Prompt: Check every line below for the word "button" and show those that hold it.

====

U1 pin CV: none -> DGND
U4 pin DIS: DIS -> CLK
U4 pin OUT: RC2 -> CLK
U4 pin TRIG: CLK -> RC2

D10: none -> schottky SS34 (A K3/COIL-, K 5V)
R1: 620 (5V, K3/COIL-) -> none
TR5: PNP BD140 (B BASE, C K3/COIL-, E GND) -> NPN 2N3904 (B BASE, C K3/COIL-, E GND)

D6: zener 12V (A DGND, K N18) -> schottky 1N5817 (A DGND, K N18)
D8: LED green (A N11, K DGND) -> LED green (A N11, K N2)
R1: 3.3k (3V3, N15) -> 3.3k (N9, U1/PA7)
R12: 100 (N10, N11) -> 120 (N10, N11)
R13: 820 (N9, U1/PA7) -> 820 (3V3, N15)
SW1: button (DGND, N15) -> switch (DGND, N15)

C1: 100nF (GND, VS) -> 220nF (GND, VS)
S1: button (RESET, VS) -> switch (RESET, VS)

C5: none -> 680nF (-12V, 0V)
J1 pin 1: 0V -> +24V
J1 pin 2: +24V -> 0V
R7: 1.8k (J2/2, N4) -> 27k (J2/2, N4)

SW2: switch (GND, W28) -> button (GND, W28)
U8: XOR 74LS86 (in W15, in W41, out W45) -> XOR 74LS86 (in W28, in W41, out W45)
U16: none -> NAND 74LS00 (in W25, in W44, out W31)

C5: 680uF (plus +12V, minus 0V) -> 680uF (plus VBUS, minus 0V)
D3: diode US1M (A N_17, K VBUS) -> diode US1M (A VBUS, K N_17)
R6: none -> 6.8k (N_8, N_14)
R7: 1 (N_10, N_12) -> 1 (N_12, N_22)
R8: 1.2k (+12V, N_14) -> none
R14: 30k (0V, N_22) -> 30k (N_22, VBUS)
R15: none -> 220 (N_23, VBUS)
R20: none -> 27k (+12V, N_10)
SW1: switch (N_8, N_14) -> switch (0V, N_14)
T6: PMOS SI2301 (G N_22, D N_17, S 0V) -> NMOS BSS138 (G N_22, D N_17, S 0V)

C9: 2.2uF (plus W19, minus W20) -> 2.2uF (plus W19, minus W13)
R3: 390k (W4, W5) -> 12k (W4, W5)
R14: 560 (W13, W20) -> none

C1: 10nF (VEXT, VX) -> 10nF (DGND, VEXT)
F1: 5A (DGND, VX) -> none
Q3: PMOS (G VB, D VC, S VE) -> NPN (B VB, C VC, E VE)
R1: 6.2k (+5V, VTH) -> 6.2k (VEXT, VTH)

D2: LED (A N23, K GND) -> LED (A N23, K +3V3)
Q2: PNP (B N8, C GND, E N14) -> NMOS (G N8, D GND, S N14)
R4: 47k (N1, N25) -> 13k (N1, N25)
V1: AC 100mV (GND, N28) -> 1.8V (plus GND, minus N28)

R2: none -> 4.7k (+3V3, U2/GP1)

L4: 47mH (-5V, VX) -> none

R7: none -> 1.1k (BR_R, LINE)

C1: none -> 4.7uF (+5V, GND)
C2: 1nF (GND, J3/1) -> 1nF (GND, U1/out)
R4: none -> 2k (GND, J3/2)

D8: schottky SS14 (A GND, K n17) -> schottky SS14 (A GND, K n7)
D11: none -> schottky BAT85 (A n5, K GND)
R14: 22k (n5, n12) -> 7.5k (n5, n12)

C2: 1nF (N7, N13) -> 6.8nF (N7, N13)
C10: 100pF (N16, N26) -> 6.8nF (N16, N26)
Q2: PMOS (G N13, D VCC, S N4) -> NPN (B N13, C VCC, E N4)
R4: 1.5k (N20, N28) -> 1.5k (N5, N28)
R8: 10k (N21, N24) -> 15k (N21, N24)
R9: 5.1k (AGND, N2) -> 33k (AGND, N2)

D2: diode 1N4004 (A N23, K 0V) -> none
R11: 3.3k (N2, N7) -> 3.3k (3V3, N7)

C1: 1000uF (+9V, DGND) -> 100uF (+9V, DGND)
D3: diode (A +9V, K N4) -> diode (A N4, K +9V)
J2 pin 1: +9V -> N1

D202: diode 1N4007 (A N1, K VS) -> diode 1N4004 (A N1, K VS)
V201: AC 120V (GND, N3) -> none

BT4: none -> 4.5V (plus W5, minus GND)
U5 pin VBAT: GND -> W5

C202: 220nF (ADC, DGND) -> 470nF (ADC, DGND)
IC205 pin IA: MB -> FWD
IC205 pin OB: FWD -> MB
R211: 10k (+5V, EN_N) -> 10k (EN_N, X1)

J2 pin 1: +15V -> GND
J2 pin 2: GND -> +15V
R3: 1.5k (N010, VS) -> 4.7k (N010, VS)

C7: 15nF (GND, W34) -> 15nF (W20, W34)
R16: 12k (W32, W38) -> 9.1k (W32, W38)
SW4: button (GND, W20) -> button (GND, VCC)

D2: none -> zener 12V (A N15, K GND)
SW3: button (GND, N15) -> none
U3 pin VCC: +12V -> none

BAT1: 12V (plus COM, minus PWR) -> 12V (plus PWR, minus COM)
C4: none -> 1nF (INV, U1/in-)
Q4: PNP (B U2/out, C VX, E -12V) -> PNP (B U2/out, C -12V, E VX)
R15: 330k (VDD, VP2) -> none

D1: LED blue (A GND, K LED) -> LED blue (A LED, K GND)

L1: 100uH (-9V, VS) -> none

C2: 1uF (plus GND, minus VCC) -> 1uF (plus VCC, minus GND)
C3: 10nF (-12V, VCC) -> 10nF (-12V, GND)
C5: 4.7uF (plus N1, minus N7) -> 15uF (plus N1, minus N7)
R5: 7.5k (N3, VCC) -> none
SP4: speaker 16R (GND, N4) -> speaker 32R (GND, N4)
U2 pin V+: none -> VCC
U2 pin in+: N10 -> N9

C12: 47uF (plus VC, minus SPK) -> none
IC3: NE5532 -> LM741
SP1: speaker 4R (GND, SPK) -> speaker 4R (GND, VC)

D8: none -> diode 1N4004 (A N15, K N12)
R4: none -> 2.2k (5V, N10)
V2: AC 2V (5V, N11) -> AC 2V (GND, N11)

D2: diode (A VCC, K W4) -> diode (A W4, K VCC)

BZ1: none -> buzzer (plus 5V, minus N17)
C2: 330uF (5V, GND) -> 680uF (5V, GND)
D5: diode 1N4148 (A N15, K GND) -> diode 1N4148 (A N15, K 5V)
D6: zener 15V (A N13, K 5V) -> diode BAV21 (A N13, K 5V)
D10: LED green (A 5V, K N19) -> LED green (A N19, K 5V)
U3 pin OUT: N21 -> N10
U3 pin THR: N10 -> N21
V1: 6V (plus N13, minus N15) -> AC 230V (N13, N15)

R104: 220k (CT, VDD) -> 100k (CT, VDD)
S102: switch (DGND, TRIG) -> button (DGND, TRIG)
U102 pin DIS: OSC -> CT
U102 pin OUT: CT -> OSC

====

Reply:
SW1: button (DGND, N15) -> switch (DGND, N15)
S1: button (RESET, VS) -> switch (RESET, VS)
SW2: switch (GND, W28) -> button (GND, W28)
SW4: button (GND, W20) -> button (GND, VCC)
SW3: button (GND, N15) -> none
S102: switch (DGND, TRIG) -> button (DGND, TRIG)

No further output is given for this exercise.